Report only the number of lines below in which the string "clockwise" appears.

[Start of section]

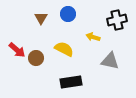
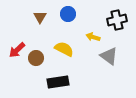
brown triangle: moved 1 px left, 1 px up
red arrow: rotated 96 degrees clockwise
gray triangle: moved 1 px left, 5 px up; rotated 24 degrees clockwise
black rectangle: moved 13 px left
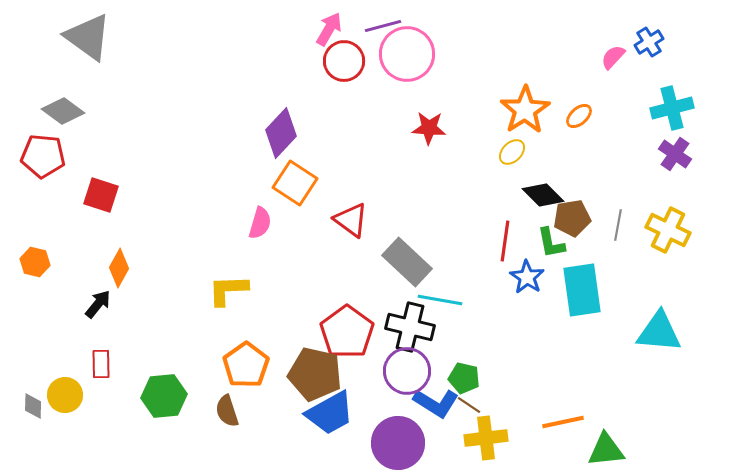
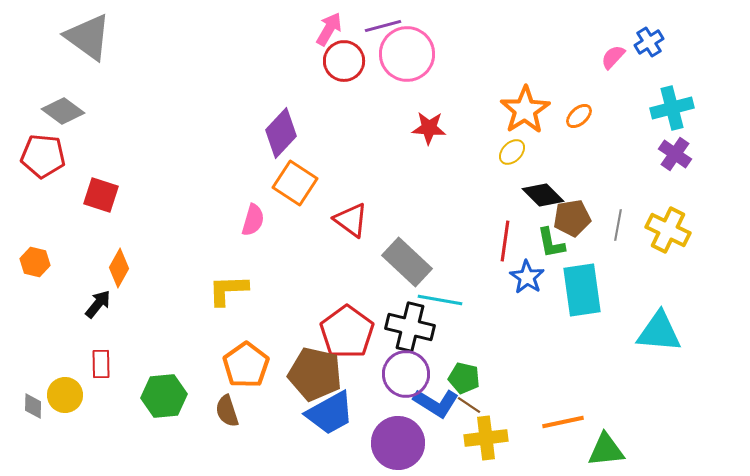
pink semicircle at (260, 223): moved 7 px left, 3 px up
purple circle at (407, 371): moved 1 px left, 3 px down
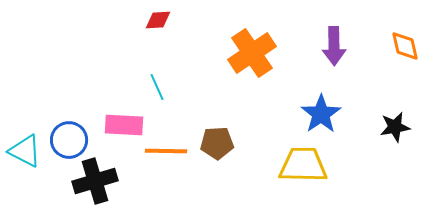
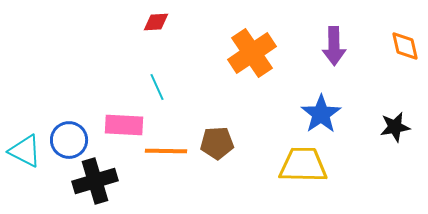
red diamond: moved 2 px left, 2 px down
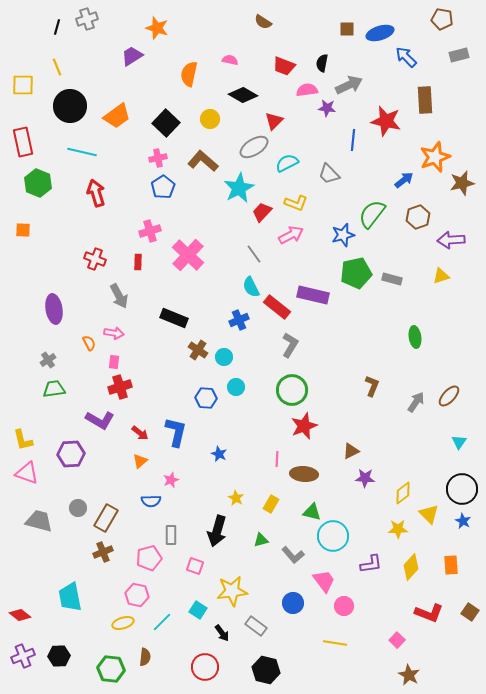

[End of section]

• [Response]: 2